■ **WHAT YOU SHOULD DO**
Here the job is to retype the data word for word while leaving the pictures aside.

[[ RECORDS FOR THIS EXERCISE, beginning ]]

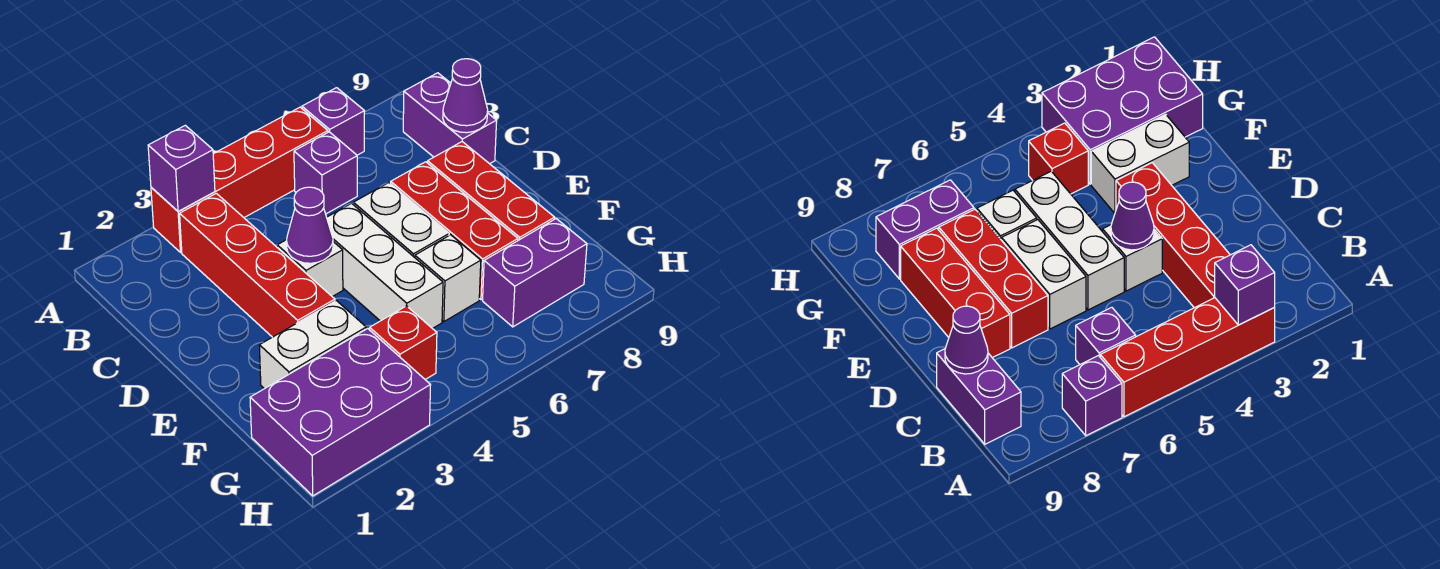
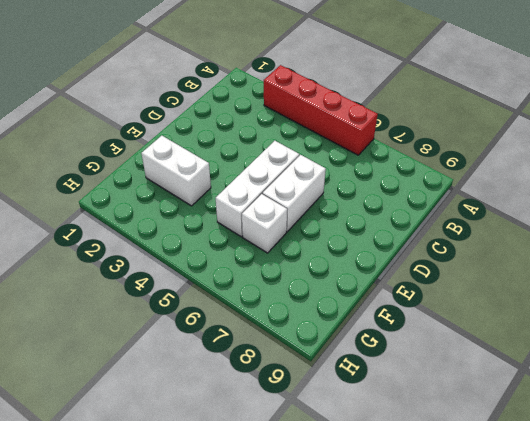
none -> purple brick A7 level 1
none -> red brick B3:E3 level 1
none -> purple brick B6 level 1

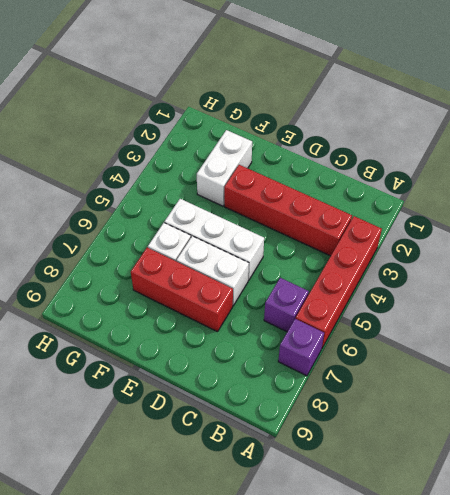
none -> purple brick B9:C9 level 1
none -> white brick D4 level 1
none -> red brick D8:F8 level 1

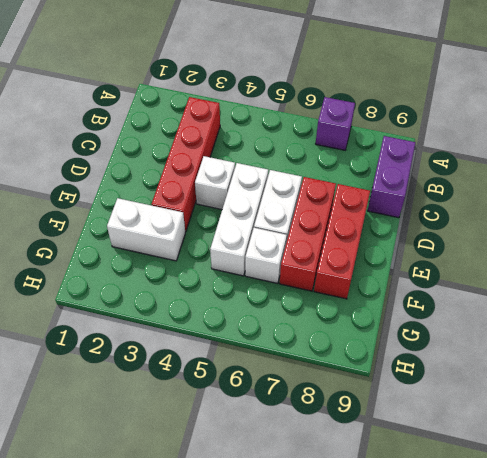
none -> red brick A3:A6 level 1
none -> purple brick B6 level 1
none -> purple brick G1:H3 level 1

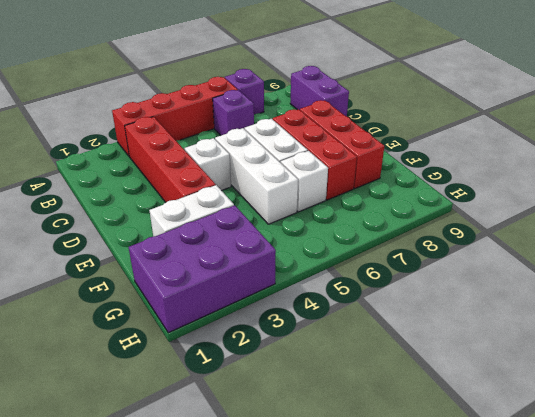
none -> red brick G4 level 1
none -> purple brick G7:G8 level 1
none -> purple brick A3 level 2

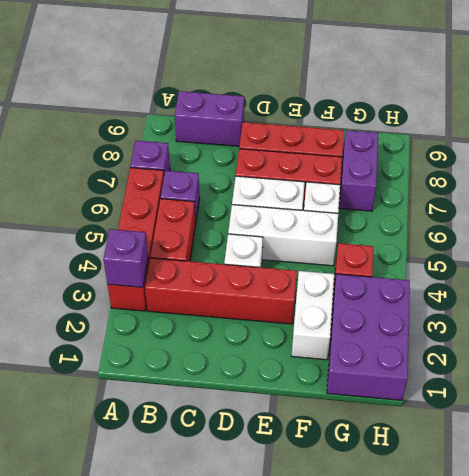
red brick B4:B5 level 1 -> none
none -> purple cone C9 level 2
none -> purple cone D4 level 2

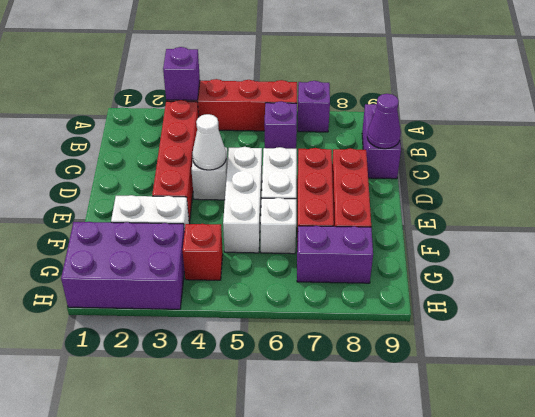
white cone D4 level 2 -> purple cone D4 level 2

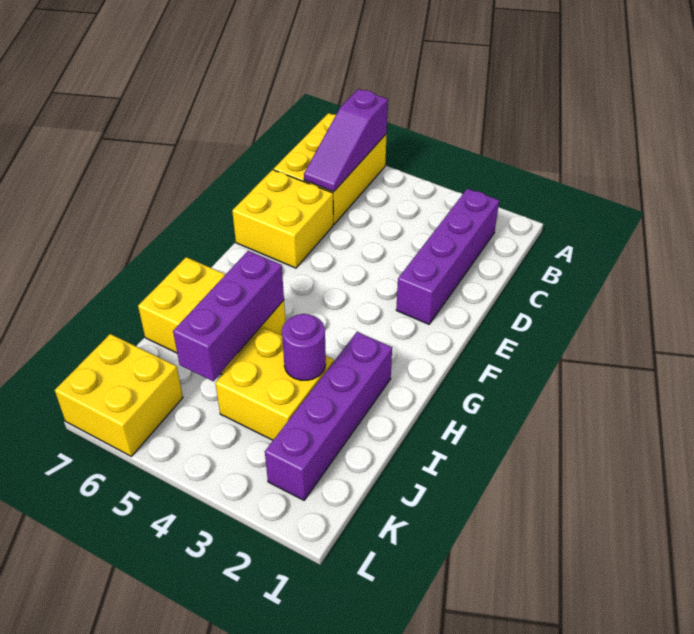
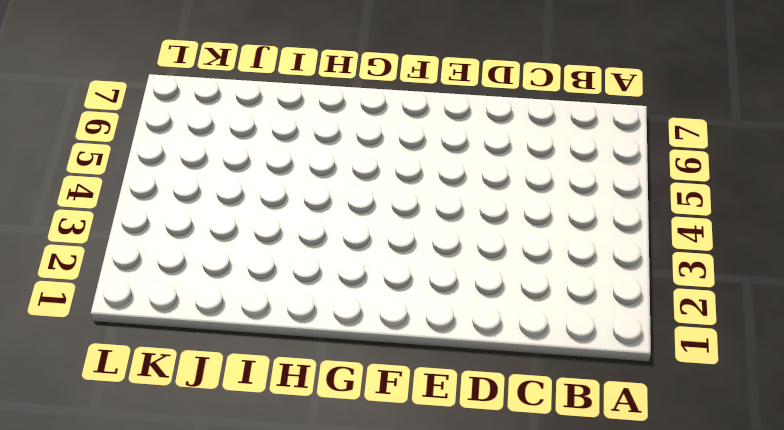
none -> yellow brick A6:C7 level 1
none -> purple brick B2:E2 level 1

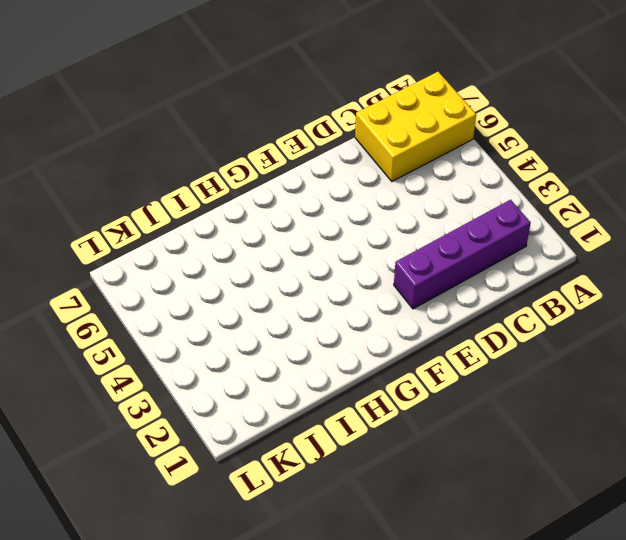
none -> yellow brick D6:E7 level 1
none -> purple brick H2:K2 level 1

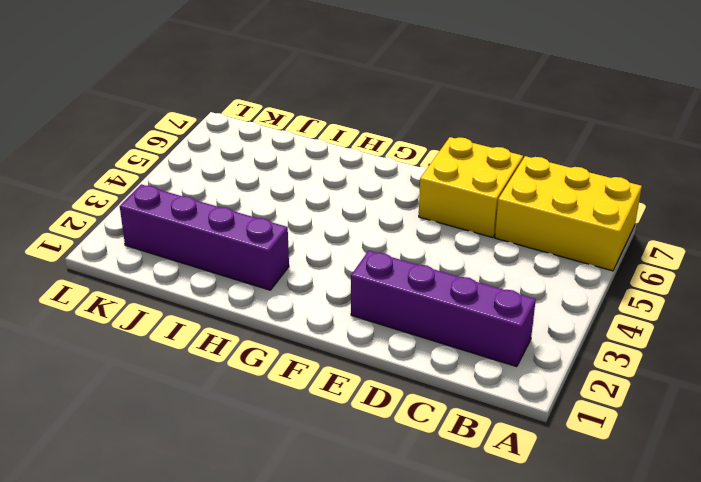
none -> yellow brick H5:I7 level 1
none -> yellow brick I3:J4 level 1

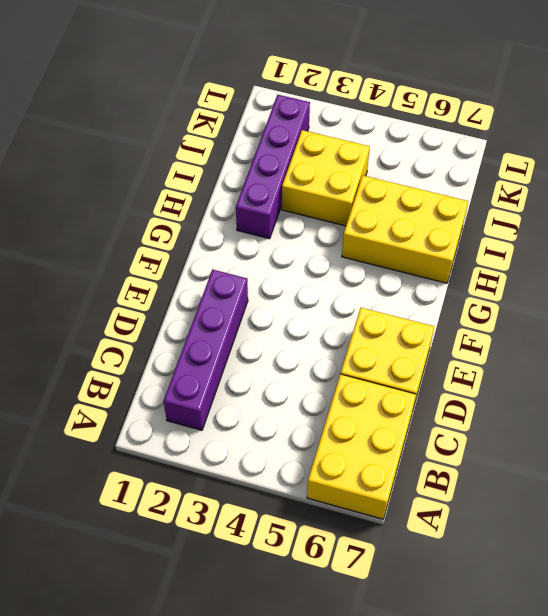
none -> yellow brick K6:L7 level 1
none -> purple slope A6:C6 level 2 top A

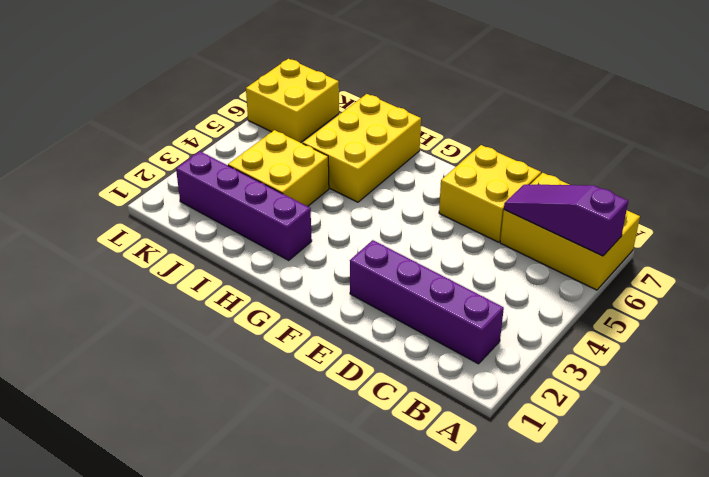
none -> purple brick H5:J5 level 2
none -> purple round brick I3 level 2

[[ RECORDS FOR THIS EXERCISE, end ]]

■ **RESPONSE BOX**
none -> purple brick A7 level 1
none -> red brick B3:E3 level 1
none -> purple brick B6 level 1

none -> purple brick B9:C9 level 1
none -> white brick D4 level 1
none -> red brick D8:F8 level 1

none -> red brick A3:A6 level 1
none -> purple brick B6 level 1
none -> purple brick G1:H3 level 1

none -> red brick G4 level 1
none -> purple brick G7:G8 level 1
none -> purple brick A3 level 2

red brick B4:B5 level 1 -> none
none -> purple cone C9 level 2
none -> purple cone D4 level 2

white cone D4 level 2 -> purple cone D4 level 2

none -> yellow brick A6:C7 level 1
none -> purple brick B2:E2 level 1

none -> yellow brick D6:E7 level 1
none -> purple brick H2:K2 level 1

none -> yellow brick H5:I7 level 1
none -> yellow brick I3:J4 level 1

none -> yellow brick K6:L7 level 1
none -> purple slope A6:C6 level 2 top A

none -> purple brick H5:J5 level 2
none -> purple round brick I3 level 2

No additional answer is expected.